Look below for the line that contains "RELAY3 pin IN2: 7 -> 14" and the line that contains "RGB2: KY-009 -> KY-016", then restate both of them and every line in between, exactly. No picture goes in the copy.

___ INPUT DATA ___

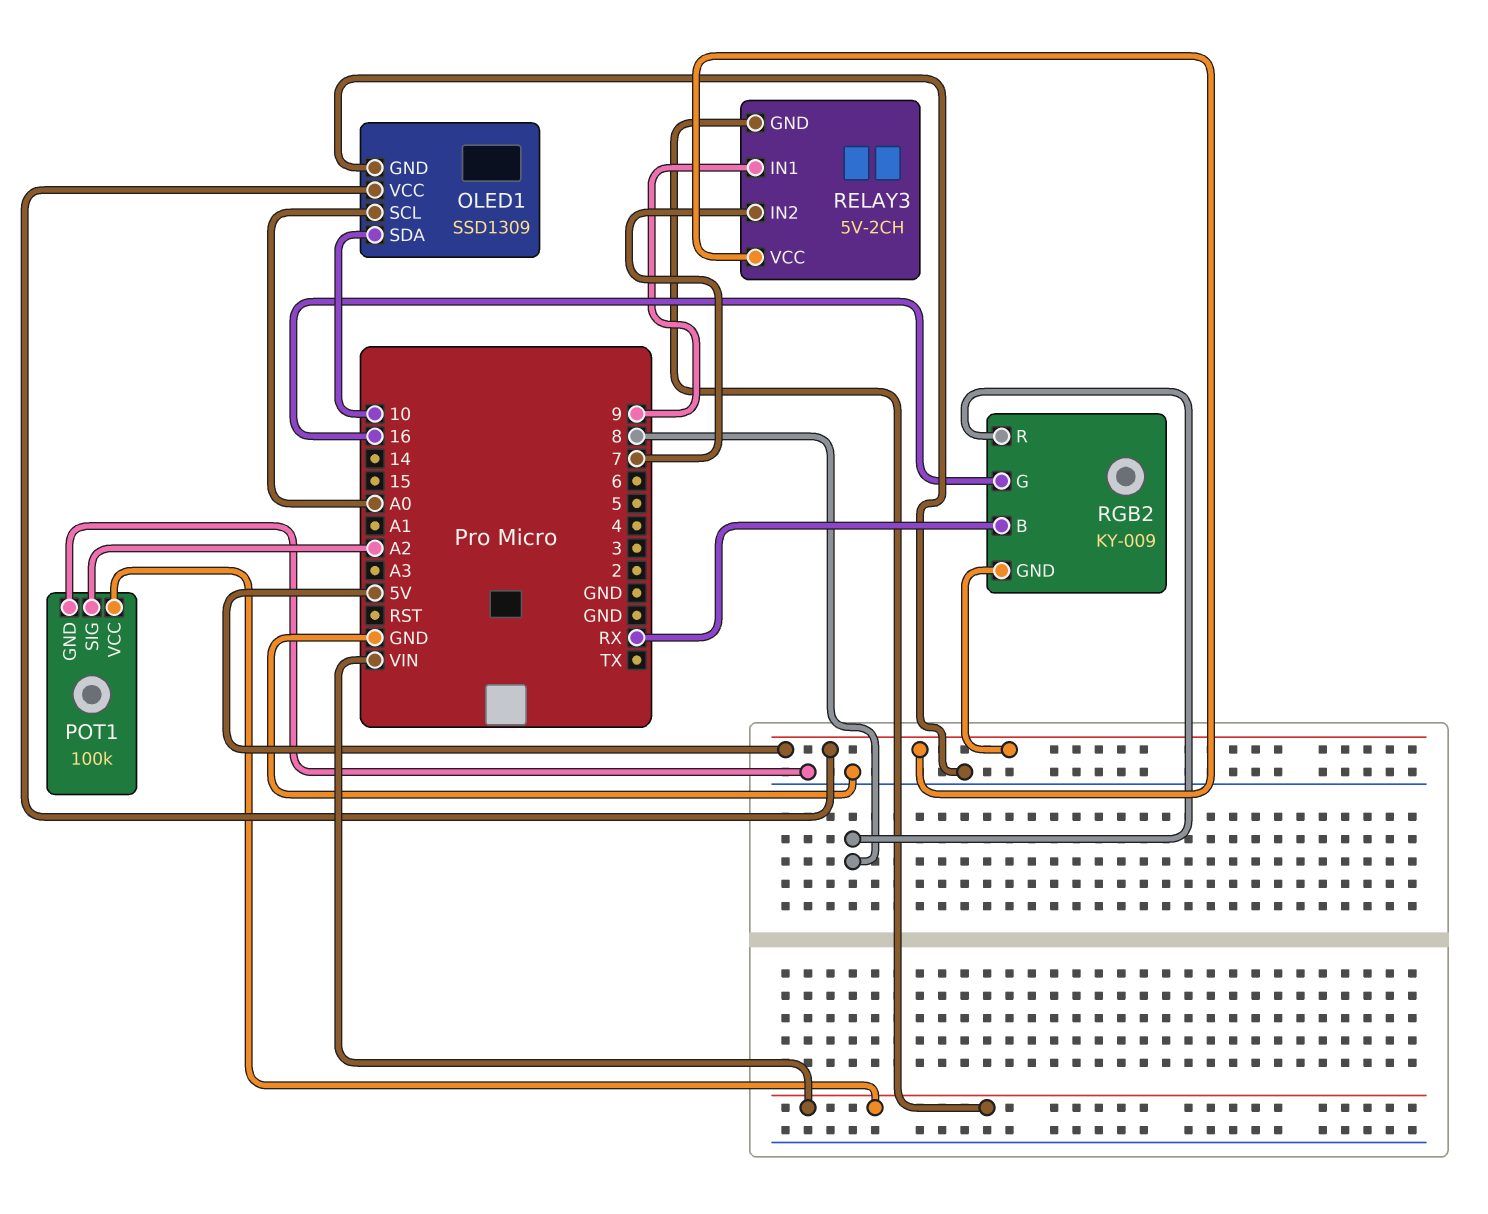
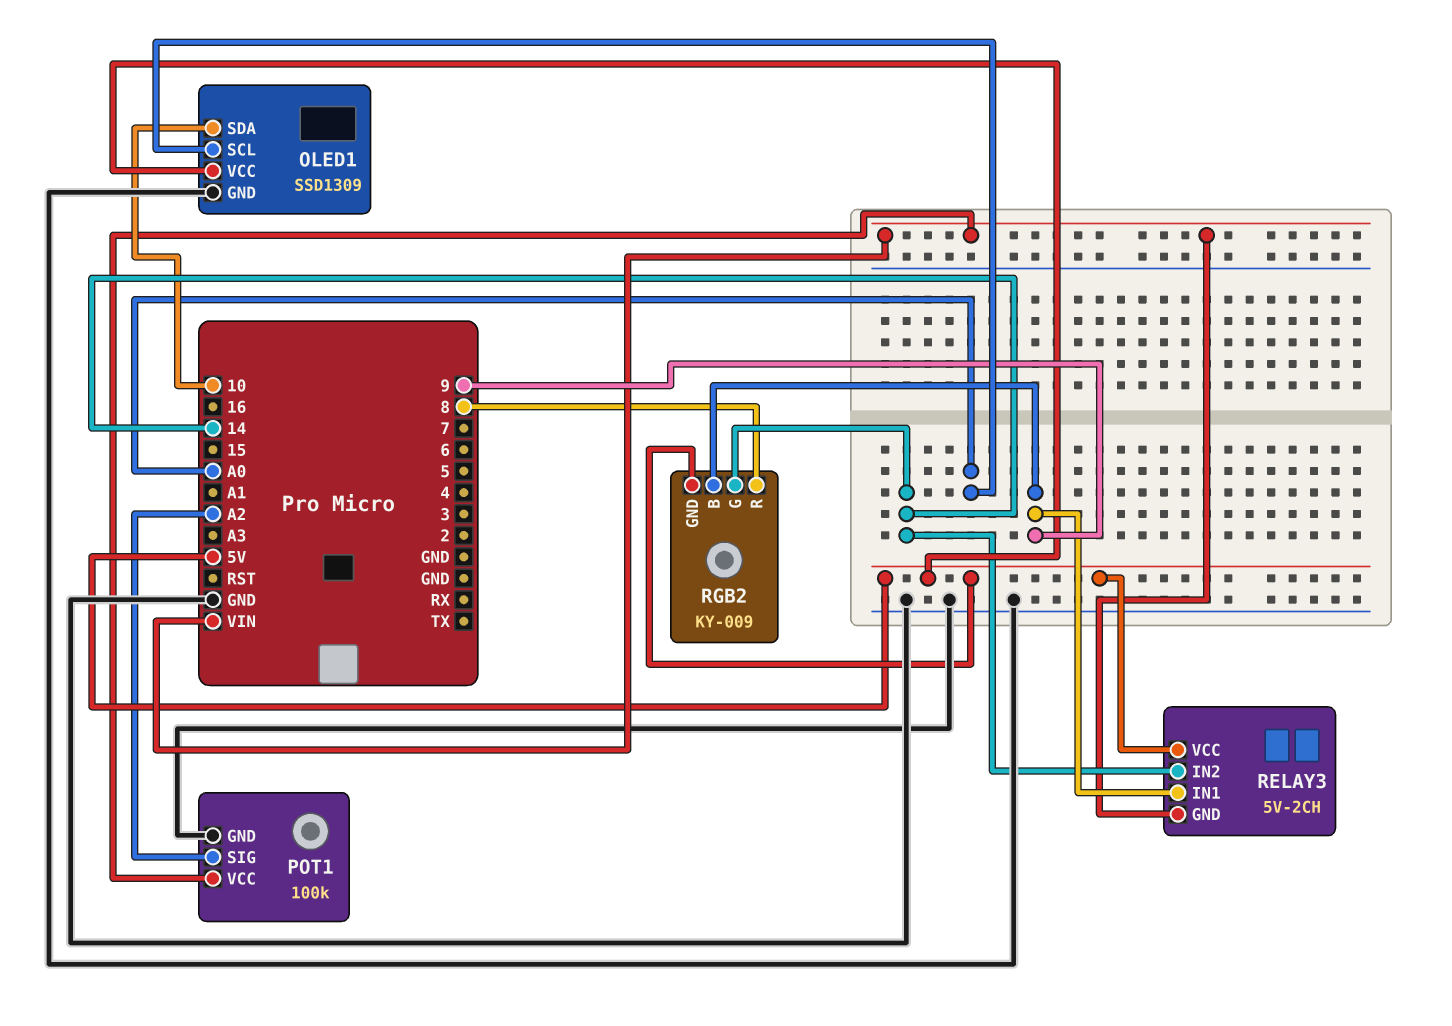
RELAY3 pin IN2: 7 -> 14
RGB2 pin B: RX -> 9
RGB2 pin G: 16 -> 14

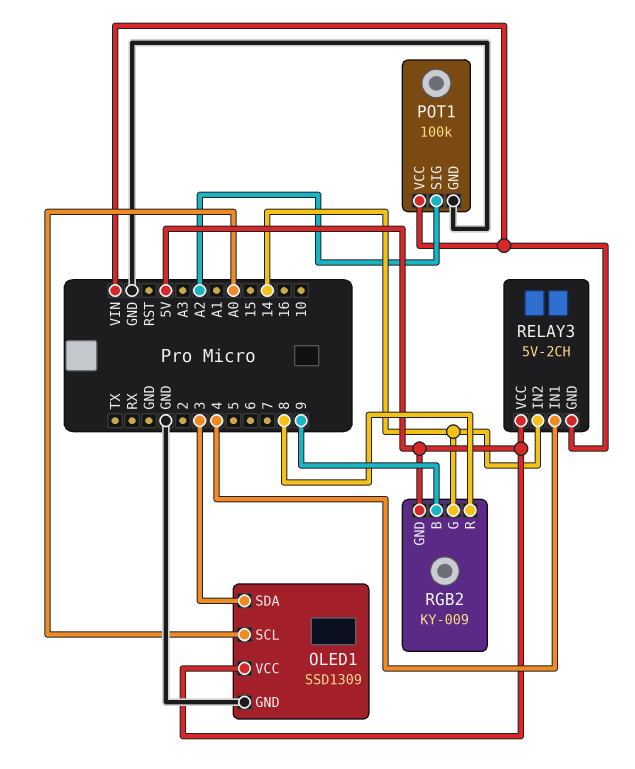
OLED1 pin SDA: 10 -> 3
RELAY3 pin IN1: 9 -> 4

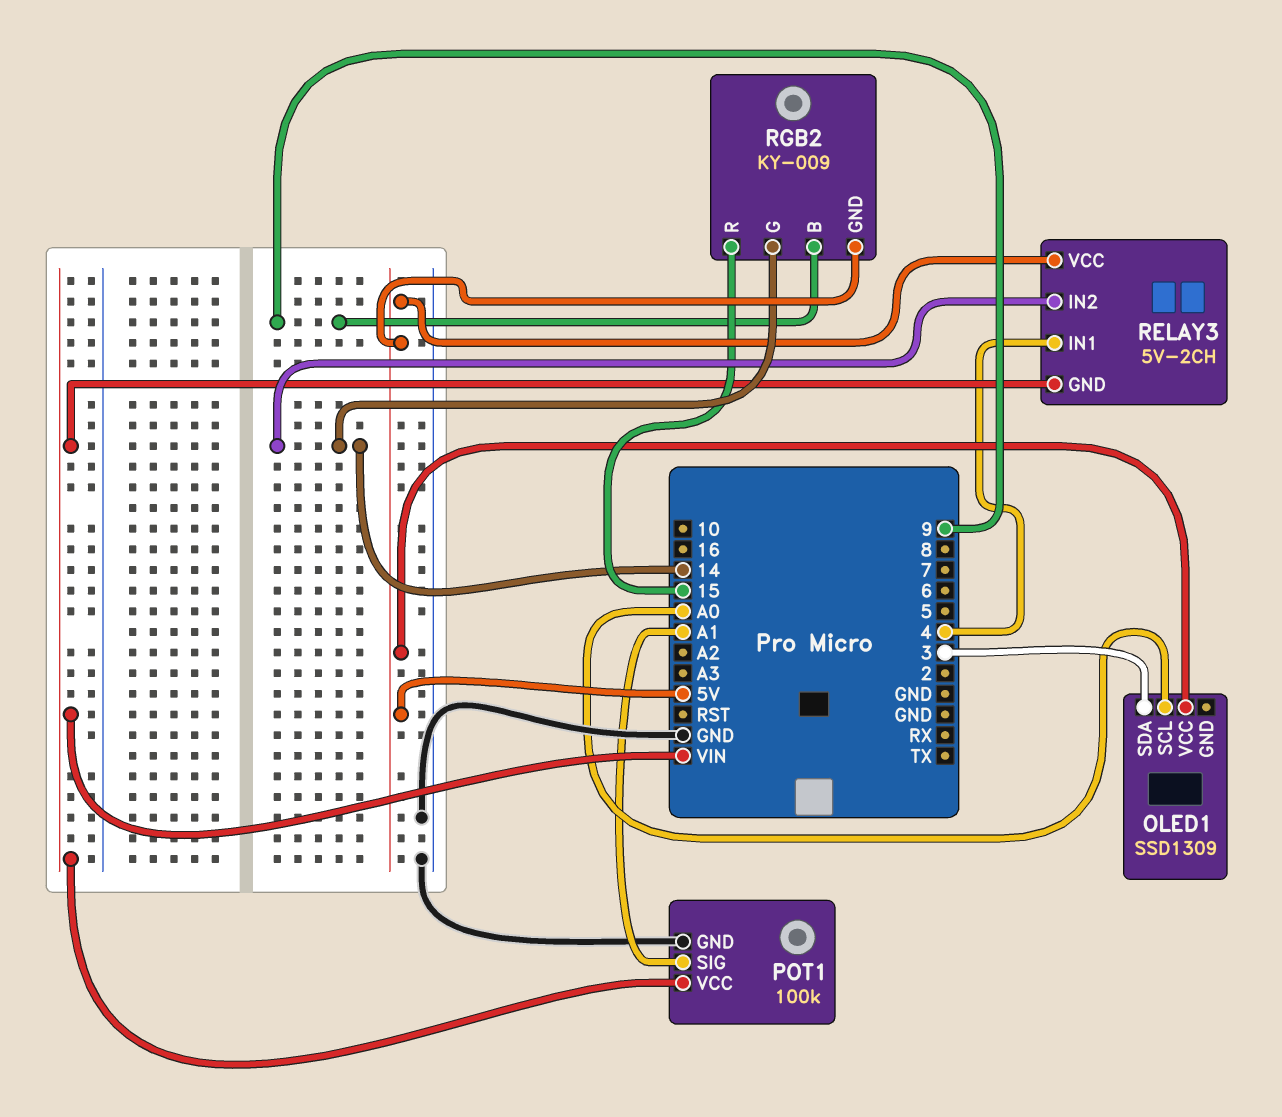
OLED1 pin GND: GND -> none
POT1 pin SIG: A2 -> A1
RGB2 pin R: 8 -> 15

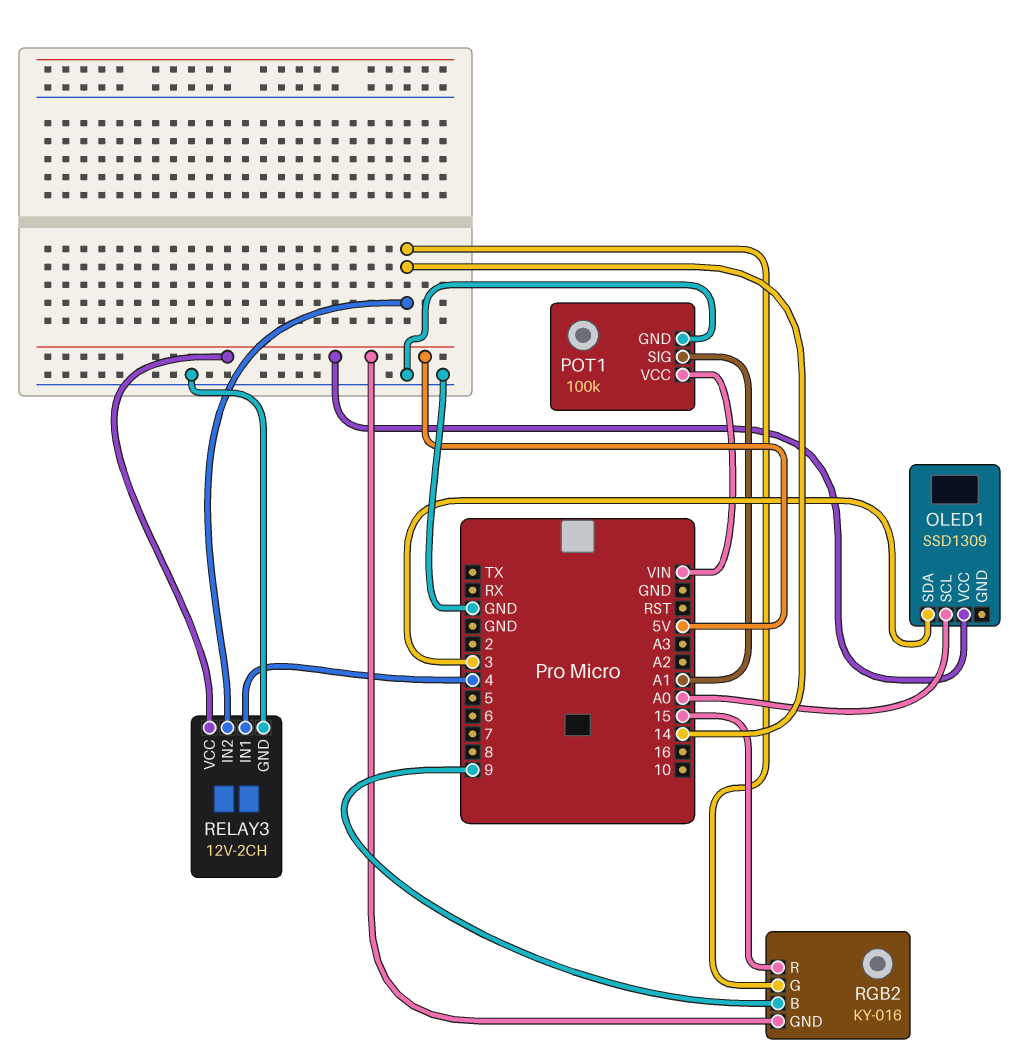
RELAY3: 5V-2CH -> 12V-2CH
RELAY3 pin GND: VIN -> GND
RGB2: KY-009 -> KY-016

___
___ INPUT DATA ___

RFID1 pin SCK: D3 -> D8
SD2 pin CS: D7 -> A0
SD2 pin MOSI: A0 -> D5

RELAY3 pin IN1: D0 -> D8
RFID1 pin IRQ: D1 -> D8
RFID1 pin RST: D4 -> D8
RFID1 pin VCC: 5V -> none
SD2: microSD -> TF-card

___
___ INPUT DATA ___

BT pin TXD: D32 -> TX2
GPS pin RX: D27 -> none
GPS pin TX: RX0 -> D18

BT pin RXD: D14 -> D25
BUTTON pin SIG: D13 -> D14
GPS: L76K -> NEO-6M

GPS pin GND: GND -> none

___

• [ANSWER BELOW]
RELAY3 pin IN2: 7 -> 14
RGB2 pin B: RX -> 9
RGB2 pin G: 16 -> 14

OLED1 pin SDA: 10 -> 3
RELAY3 pin IN1: 9 -> 4

OLED1 pin GND: GND -> none
POT1 pin SIG: A2 -> A1
RGB2 pin R: 8 -> 15

RELAY3: 5V-2CH -> 12V-2CH
RELAY3 pin GND: VIN -> GND
RGB2: KY-009 -> KY-016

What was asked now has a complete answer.